Write out every record exactly as it appears. Skip the pictures.

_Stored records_
>>>>
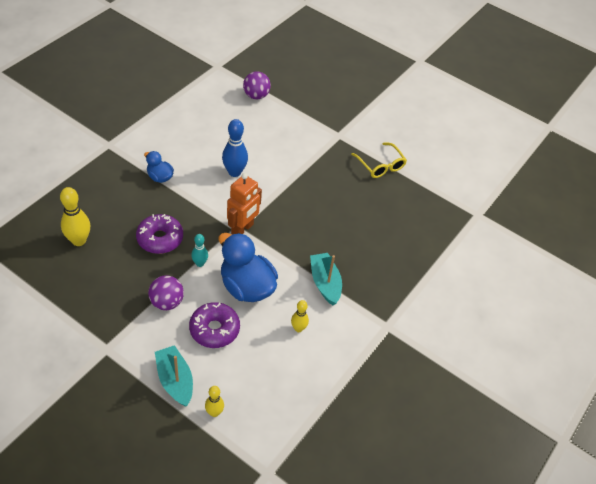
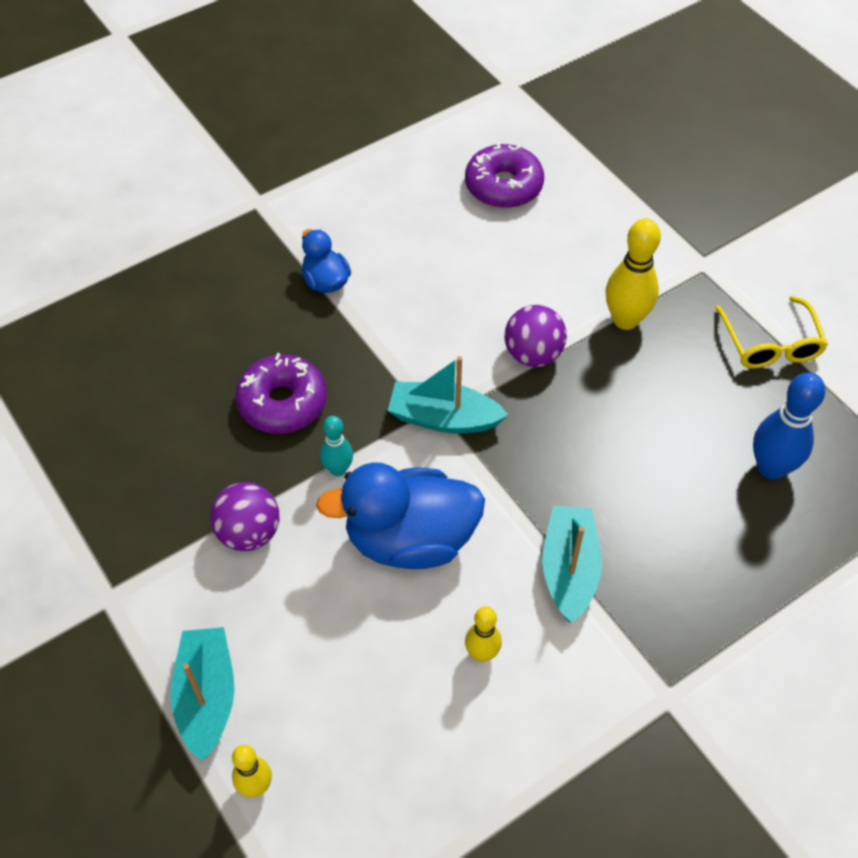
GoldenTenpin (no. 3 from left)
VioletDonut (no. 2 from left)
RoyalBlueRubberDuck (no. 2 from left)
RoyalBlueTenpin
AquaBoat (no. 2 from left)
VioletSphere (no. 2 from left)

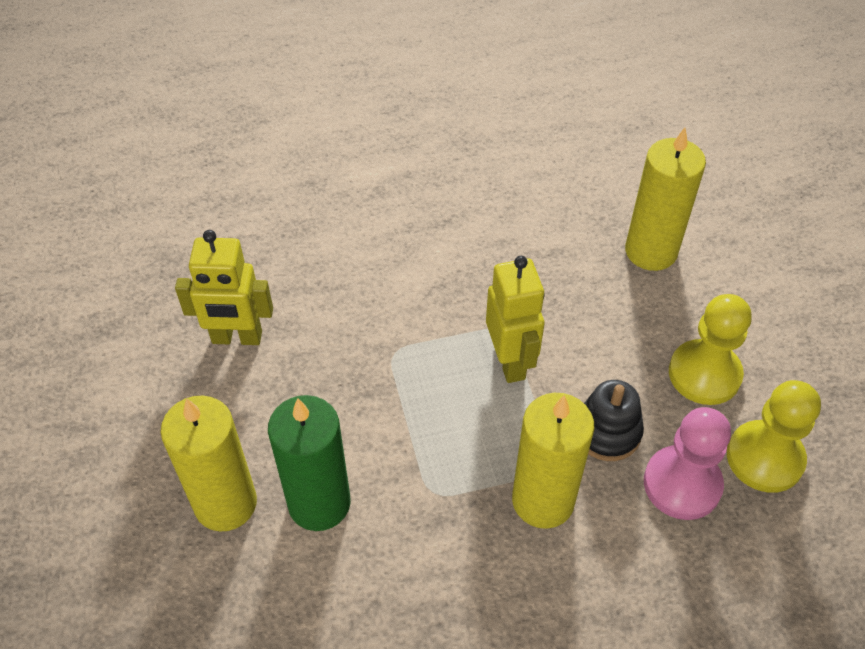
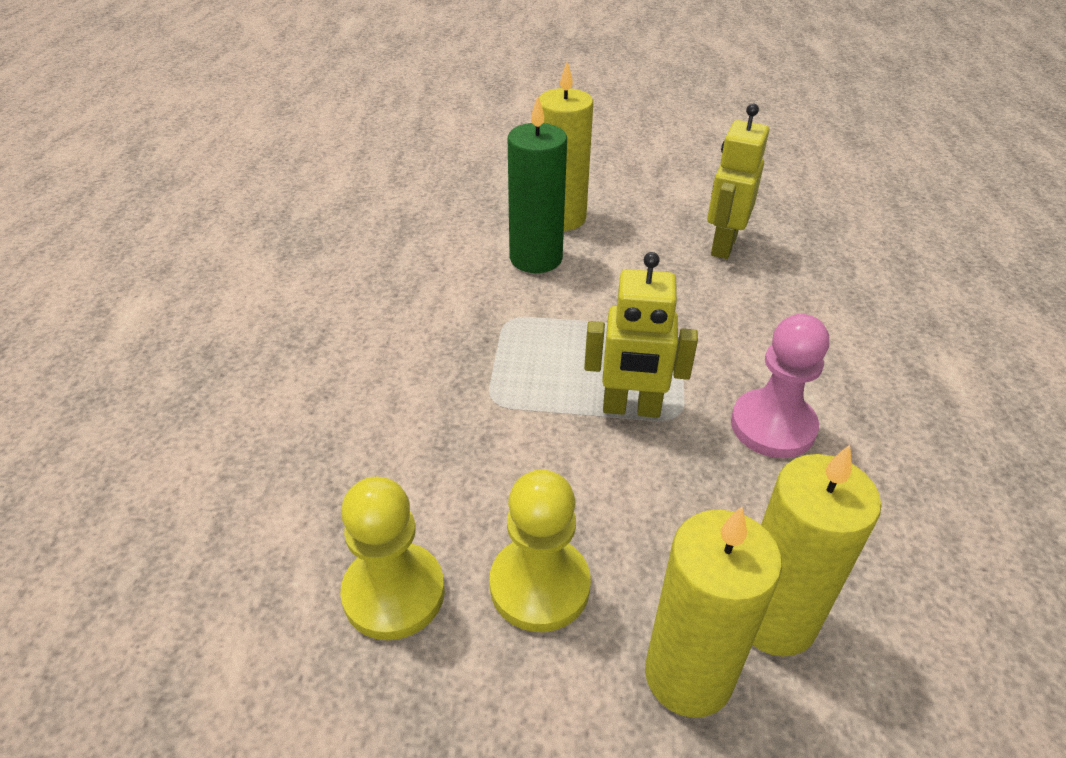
GoldenPillarCandle (no. 2 from left)
JetBlackRingStacker
RosePinkGamePawn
<<<<
_Result below_
GoldenTenpin (no. 3 from left)
VioletDonut (no. 2 from left)
RoyalBlueRubberDuck (no. 2 from left)
RoyalBlueTenpin
AquaBoat (no. 2 from left)
VioletSphere (no. 2 from left)

GoldenPillarCandle (no. 2 from left)
JetBlackRingStacker
RosePinkGamePawn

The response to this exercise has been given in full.